Dataset content.
* * *

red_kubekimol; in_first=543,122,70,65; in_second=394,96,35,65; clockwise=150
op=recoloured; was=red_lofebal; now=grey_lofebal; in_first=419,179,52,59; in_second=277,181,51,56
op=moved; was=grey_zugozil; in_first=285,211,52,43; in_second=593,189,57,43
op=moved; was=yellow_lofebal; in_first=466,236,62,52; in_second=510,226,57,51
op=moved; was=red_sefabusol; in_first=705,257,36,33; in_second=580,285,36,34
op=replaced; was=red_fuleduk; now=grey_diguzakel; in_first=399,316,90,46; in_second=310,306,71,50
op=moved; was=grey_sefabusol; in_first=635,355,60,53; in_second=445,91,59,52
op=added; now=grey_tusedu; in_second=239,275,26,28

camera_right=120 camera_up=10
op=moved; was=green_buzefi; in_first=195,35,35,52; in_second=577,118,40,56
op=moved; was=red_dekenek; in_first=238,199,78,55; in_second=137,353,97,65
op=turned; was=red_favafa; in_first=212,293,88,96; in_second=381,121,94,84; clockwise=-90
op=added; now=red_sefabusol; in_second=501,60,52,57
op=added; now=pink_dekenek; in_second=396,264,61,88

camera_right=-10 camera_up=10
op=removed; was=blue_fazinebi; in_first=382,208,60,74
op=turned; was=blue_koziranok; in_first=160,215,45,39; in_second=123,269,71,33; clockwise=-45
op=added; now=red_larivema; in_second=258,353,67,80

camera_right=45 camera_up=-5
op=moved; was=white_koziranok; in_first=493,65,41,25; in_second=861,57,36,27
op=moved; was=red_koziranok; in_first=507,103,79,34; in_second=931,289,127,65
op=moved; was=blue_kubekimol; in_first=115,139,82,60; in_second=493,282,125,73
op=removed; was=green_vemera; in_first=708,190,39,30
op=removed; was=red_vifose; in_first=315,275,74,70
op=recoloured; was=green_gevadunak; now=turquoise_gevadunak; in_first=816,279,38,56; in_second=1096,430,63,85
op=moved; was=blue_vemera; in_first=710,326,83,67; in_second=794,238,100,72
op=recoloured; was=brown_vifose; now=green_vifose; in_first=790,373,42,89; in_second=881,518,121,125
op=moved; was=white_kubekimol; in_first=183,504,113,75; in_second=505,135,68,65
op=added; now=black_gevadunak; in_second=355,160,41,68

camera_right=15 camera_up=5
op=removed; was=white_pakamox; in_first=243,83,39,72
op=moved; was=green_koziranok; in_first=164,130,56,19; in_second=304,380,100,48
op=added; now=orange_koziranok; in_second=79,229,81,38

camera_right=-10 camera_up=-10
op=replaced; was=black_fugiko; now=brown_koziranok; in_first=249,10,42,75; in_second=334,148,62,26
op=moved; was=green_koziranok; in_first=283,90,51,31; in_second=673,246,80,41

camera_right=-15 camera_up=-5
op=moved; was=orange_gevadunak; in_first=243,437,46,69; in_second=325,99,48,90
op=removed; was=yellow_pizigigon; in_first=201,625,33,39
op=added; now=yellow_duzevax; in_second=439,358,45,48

* * *

Task brief. Output the lines above between the one holding "op=turned; was=blue_koziranok; in_first=160,215,45,39;" and the one holding "op=moved; was=white_koziranok; in_first=493,65,41,25;", inclusive, with nothing before or after them.

Problem solution.
op=turned; was=blue_koziranok; in_first=160,215,45,39; in_second=123,269,71,33; clockwise=-45
op=added; now=red_larivema; in_second=258,353,67,80

camera_right=45 camera_up=-5
op=moved; was=white_koziranok; in_first=493,65,41,25; in_second=861,57,36,27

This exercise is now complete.